Dataset extract —
********************
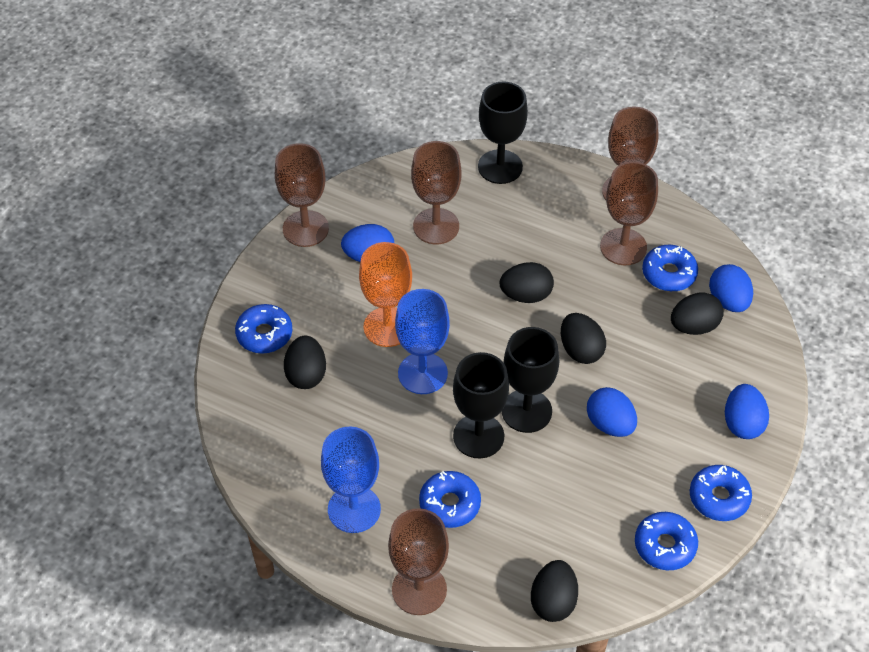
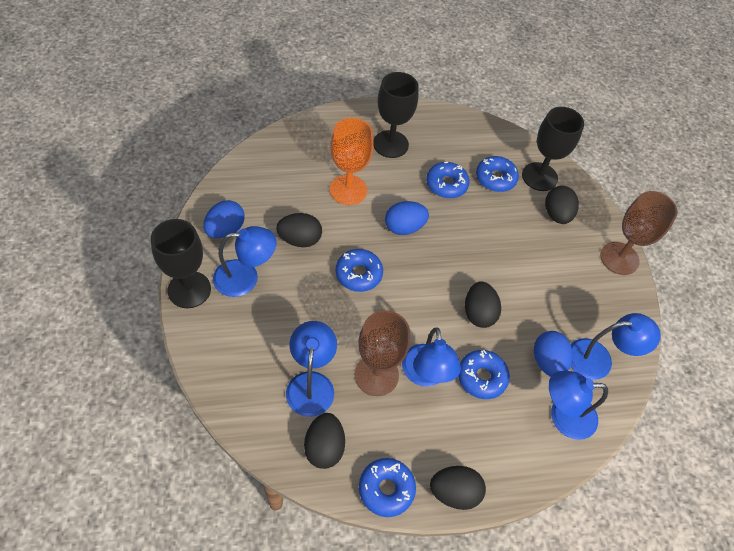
blue egg: 4 -> 3
blue goblet: 2 -> 0
blue lamp: 0 -> 5
brown goblet: 5 -> 2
********************
Work to complete — Which lines above hold the string "blue"? Show each of them.

Response for this exercise —
blue egg: 4 -> 3
blue goblet: 2 -> 0
blue lamp: 0 -> 5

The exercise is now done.